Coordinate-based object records
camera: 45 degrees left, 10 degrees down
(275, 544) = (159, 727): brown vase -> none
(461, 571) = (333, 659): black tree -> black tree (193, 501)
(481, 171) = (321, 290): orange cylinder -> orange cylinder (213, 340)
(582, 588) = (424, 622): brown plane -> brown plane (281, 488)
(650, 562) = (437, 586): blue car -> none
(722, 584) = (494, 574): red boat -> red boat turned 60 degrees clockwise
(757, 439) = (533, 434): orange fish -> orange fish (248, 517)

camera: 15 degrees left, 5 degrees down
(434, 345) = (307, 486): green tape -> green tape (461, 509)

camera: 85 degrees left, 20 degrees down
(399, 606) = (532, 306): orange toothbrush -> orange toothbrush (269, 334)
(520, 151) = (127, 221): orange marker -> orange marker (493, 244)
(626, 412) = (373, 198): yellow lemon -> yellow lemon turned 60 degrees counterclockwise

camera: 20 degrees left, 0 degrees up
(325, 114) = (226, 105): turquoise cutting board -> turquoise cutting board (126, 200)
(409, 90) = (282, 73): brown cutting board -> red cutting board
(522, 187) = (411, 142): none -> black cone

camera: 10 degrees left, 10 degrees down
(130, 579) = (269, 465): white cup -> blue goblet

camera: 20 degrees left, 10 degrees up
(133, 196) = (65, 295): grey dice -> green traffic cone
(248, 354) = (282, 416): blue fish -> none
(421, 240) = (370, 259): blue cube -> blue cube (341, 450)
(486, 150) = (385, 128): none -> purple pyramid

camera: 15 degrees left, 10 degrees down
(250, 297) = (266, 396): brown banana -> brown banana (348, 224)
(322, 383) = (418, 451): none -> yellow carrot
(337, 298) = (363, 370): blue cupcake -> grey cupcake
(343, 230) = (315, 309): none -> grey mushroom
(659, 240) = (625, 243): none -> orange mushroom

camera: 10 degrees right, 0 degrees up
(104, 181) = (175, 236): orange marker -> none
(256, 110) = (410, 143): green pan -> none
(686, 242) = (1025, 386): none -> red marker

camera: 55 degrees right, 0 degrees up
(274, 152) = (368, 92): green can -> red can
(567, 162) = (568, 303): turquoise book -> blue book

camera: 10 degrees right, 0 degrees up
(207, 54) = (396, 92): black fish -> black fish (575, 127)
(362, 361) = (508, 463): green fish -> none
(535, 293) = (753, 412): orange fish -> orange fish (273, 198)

▸ **THE TASK**
All that should be written out is the stretch of lines above between the one holding "(481, 171) = (321, 290): orange" and the one holding "(130, 579) = (269, 465): white", inclusive, exactly as given.

▸ **ANSWER TO THIS PROBLEM**
(481, 171) = (321, 290): orange cylinder -> orange cylinder (213, 340)
(582, 588) = (424, 622): brown plane -> brown plane (281, 488)
(650, 562) = (437, 586): blue car -> none
(722, 584) = (494, 574): red boat -> red boat turned 60 degrees clockwise
(757, 439) = (533, 434): orange fish -> orange fish (248, 517)

camera: 15 degrees left, 5 degrees down
(434, 345) = (307, 486): green tape -> green tape (461, 509)

camera: 85 degrees left, 20 degrees down
(399, 606) = (532, 306): orange toothbrush -> orange toothbrush (269, 334)
(520, 151) = (127, 221): orange marker -> orange marker (493, 244)
(626, 412) = (373, 198): yellow lemon -> yellow lemon turned 60 degrees counterclockwise

camera: 20 degrees left, 0 degrees up
(325, 114) = (226, 105): turquoise cutting board -> turquoise cutting board (126, 200)
(409, 90) = (282, 73): brown cutting board -> red cutting board
(522, 187) = (411, 142): none -> black cone

camera: 10 degrees left, 10 degrees down
(130, 579) = (269, 465): white cup -> blue goblet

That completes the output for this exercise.